**** Data shown
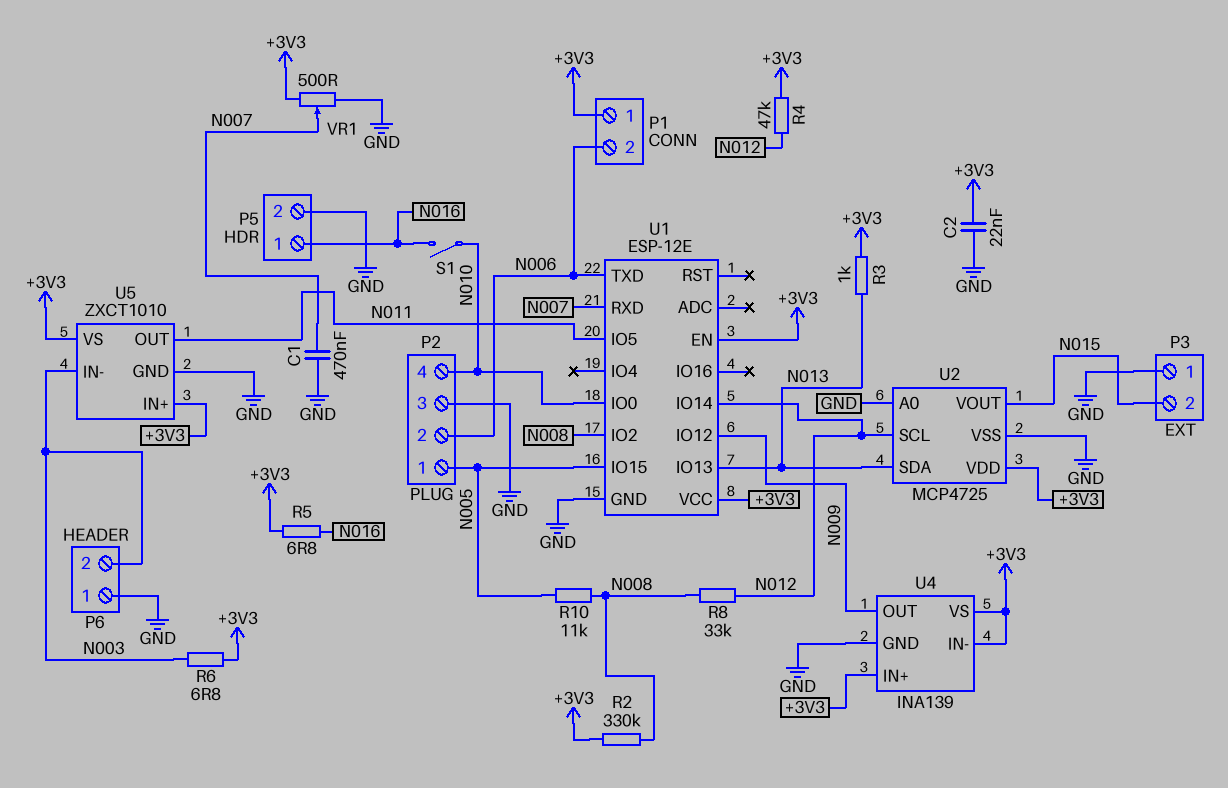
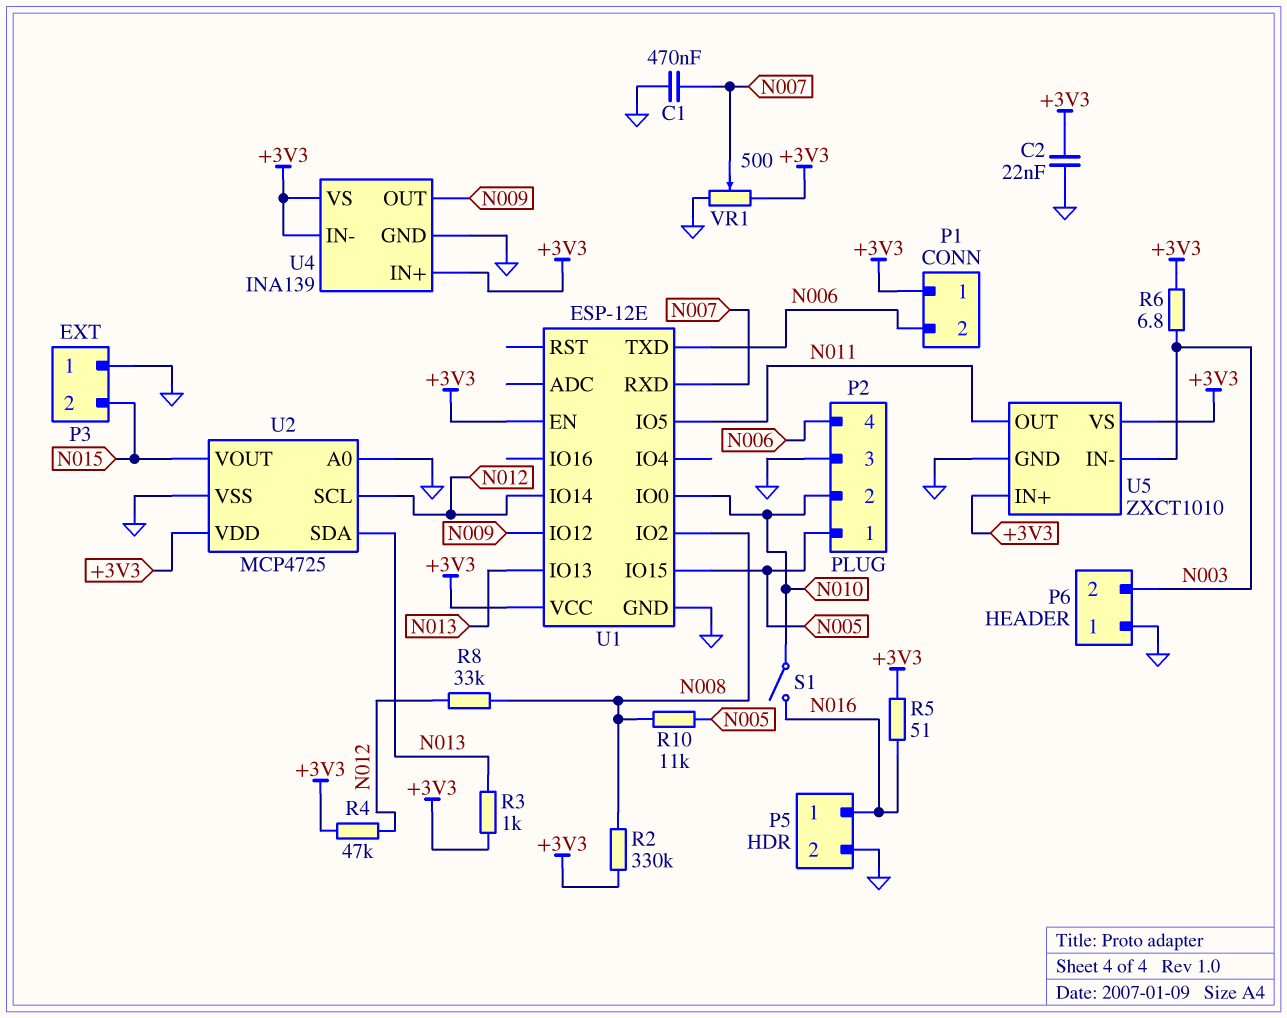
P2 pin 2: N006 -> N010
P2 pin 4: N010 -> N006
R5: 6.8 (+3V3, N016) -> 51 (+3V3, N016)

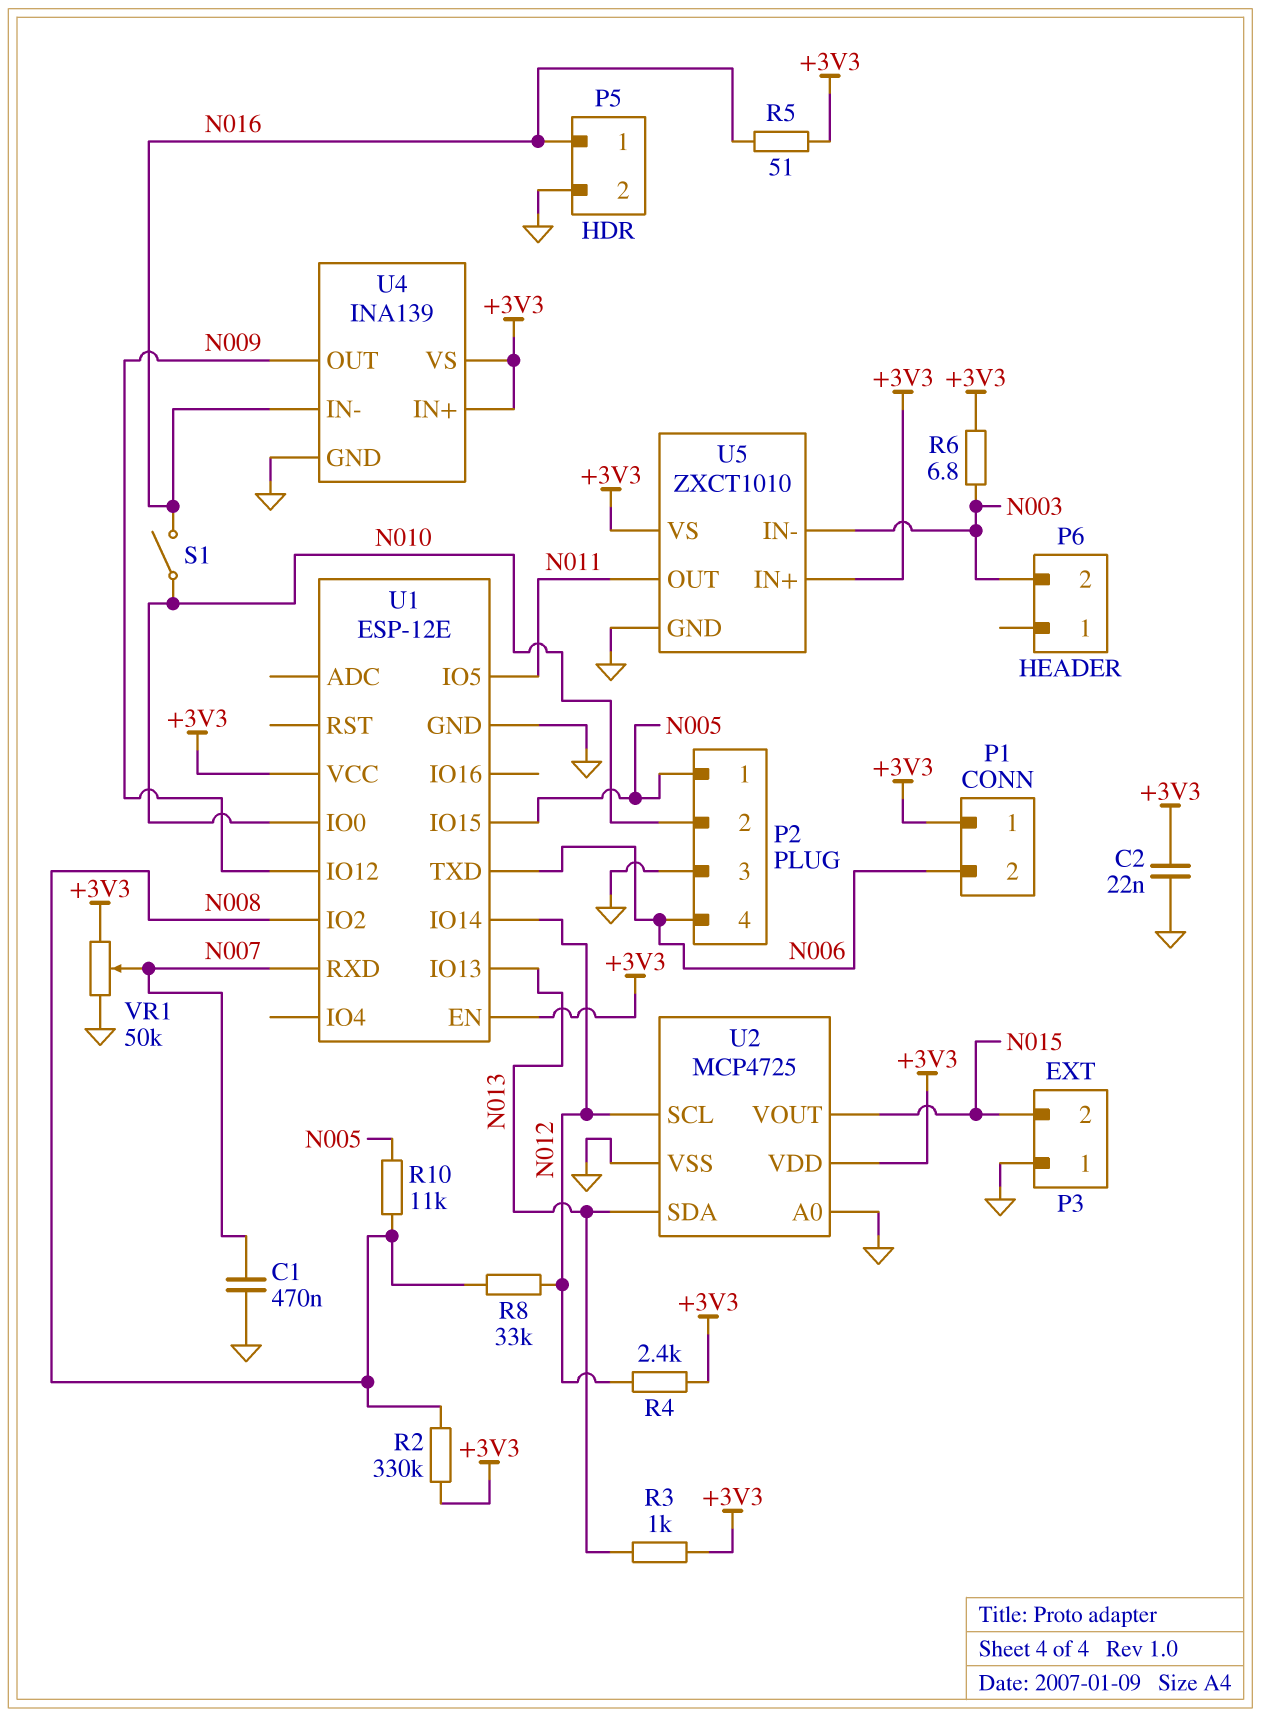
P6 pin 1: GND -> none
R4: 47k (+3V3, N012) -> 2.4k (+3V3, N012)
U4 pin IN-: +3V3 -> N016
VR1: 500 (+3V3, GND, wiper N007) -> 50k (+3V3, GND, wiper N007)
********
• Task requirements: Without the pictures, copy out each entry exactly as it stands.

• Reply to the exercise:
P2 pin 2: N006 -> N010
P2 pin 4: N010 -> N006
R5: 6.8 (+3V3, N016) -> 51 (+3V3, N016)

P6 pin 1: GND -> none
R4: 47k (+3V3, N012) -> 2.4k (+3V3, N012)
U4 pin IN-: +3V3 -> N016
VR1: 500 (+3V3, GND, wiper N007) -> 50k (+3V3, GND, wiper N007)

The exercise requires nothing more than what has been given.